■ WHAT THIS TASK INVOLVES ■
Take the records below and print them verbatim up to and including the line that carries "in_first: [443, 156]".

■ RECORDS TO PROCESS ■
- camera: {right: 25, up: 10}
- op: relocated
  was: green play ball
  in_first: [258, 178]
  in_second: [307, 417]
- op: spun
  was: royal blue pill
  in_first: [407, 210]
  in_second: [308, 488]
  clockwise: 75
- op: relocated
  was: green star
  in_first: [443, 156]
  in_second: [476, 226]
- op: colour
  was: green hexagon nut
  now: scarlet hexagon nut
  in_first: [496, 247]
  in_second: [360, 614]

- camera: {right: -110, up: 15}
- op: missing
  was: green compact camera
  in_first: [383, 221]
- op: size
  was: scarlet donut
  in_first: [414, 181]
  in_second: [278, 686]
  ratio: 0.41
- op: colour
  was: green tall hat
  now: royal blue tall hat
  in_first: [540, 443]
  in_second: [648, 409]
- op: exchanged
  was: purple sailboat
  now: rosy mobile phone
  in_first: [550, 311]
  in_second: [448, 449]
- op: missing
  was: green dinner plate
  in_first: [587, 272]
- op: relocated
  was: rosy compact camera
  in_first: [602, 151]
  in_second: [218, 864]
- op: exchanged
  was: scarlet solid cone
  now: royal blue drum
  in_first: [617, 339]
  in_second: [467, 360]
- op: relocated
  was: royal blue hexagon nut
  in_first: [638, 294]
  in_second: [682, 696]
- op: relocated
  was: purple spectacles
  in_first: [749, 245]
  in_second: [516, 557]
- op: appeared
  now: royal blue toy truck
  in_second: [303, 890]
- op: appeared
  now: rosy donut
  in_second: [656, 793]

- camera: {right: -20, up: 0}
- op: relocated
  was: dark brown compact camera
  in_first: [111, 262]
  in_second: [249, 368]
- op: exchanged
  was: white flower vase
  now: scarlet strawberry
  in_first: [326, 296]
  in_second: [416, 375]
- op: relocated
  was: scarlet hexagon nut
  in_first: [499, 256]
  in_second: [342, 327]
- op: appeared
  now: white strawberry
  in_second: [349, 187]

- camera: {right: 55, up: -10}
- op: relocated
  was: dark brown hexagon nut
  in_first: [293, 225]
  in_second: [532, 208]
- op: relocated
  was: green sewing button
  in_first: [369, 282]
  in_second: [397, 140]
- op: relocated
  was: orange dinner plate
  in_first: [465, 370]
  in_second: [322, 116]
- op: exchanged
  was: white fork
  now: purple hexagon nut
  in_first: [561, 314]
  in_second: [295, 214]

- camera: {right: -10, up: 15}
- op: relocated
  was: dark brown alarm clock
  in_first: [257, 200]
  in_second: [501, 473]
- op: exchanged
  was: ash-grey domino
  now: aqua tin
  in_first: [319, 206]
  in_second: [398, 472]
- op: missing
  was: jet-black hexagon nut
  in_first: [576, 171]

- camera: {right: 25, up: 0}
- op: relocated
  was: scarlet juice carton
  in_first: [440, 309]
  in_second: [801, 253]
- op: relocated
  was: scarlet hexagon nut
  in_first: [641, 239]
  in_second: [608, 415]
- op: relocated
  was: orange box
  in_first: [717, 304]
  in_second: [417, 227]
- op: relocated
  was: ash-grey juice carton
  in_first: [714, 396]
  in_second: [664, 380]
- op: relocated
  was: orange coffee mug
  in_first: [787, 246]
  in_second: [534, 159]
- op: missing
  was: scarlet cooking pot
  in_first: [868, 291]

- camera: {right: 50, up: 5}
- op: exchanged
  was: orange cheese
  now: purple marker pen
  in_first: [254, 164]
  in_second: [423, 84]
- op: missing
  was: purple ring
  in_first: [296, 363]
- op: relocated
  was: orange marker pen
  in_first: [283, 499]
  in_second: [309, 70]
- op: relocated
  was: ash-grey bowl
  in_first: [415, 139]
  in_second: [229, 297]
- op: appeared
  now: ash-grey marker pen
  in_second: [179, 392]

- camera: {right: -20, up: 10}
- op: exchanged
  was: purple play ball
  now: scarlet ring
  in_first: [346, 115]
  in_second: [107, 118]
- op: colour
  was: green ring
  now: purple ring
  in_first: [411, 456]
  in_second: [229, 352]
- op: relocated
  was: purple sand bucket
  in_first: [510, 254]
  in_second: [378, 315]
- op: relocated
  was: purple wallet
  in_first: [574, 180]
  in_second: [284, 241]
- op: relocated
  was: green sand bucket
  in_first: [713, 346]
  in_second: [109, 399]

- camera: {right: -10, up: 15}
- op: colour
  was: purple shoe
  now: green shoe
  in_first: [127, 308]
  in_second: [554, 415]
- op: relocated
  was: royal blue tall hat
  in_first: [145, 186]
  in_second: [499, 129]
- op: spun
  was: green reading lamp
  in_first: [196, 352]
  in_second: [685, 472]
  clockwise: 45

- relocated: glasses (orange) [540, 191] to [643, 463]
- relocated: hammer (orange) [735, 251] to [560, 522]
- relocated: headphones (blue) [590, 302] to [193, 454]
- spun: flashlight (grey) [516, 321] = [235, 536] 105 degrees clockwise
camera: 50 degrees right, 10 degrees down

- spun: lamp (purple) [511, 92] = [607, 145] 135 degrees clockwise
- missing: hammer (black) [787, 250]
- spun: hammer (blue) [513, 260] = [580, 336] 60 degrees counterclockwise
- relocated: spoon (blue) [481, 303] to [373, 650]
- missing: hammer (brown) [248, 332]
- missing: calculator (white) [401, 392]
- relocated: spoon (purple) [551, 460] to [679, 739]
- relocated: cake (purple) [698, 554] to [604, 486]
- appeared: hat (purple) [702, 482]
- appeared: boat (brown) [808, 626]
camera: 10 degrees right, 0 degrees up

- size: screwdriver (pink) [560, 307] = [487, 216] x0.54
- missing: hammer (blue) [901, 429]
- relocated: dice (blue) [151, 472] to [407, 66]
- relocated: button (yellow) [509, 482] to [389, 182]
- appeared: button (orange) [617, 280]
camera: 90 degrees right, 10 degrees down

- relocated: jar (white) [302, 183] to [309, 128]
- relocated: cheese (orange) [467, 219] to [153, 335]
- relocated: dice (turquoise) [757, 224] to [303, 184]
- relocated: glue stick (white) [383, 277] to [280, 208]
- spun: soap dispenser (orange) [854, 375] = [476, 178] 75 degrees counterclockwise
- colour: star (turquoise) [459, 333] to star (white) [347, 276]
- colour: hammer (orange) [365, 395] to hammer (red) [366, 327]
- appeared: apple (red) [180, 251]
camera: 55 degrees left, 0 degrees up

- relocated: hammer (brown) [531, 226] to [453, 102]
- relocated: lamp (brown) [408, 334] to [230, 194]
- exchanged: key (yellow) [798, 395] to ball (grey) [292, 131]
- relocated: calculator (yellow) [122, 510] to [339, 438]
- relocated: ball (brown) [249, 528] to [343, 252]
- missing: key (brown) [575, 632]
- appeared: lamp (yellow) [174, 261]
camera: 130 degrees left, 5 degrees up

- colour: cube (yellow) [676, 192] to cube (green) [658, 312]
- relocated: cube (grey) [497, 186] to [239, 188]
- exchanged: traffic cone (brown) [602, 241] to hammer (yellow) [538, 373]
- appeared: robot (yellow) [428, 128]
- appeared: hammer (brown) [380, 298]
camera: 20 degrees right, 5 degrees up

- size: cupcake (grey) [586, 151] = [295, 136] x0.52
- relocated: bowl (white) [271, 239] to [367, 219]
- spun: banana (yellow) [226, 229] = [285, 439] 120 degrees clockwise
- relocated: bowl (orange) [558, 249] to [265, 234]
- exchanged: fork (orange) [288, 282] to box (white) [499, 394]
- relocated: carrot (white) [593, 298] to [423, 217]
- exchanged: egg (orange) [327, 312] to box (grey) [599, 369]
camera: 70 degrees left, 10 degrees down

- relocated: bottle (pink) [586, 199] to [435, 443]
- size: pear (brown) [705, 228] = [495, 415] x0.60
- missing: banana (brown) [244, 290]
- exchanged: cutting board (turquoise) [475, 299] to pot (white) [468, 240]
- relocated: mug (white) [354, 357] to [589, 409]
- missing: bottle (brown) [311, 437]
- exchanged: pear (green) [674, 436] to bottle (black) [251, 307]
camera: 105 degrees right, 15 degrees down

■ COMPLETED TASK ■
- camera: {right: 25, up: 10}
- op: relocated
  was: green play ball
  in_first: [258, 178]
  in_second: [307, 417]
- op: spun
  was: royal blue pill
  in_first: [407, 210]
  in_second: [308, 488]
  clockwise: 75
- op: relocated
  was: green star
  in_first: [443, 156]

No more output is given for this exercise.